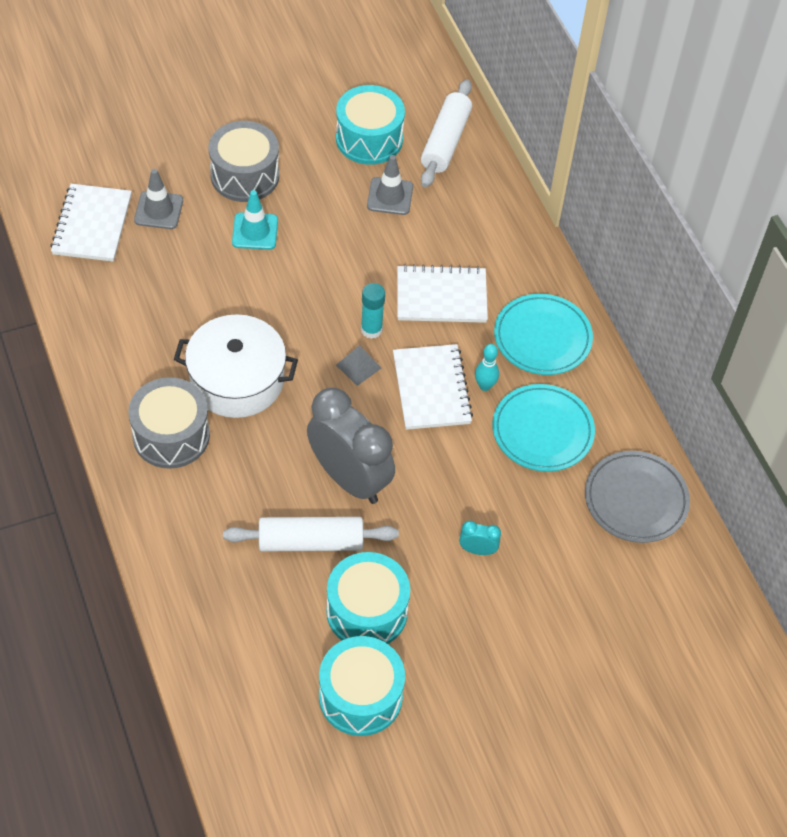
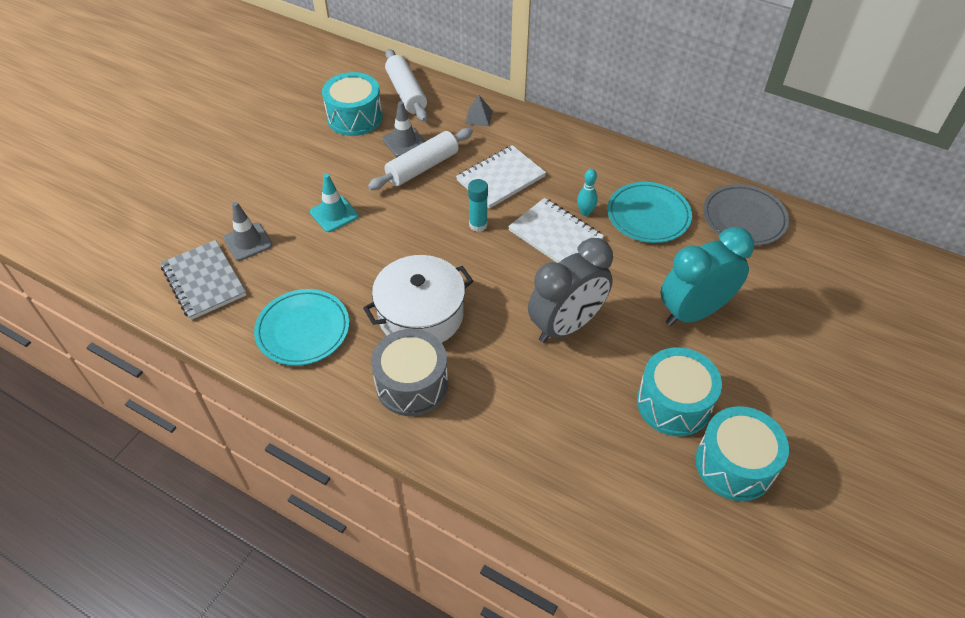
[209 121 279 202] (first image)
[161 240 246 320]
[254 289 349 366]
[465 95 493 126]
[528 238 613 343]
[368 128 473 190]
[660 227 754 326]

+++++

__ASSIGNMENT__: What is needed is an exact reproduction of the data, pictures excluded.

__EXERCISE SOLUTION__:
[209 121 279 202] (first image)
[161 240 246 320]
[254 289 349 366]
[465 95 493 126]
[528 238 613 343]
[368 128 473 190]
[660 227 754 326]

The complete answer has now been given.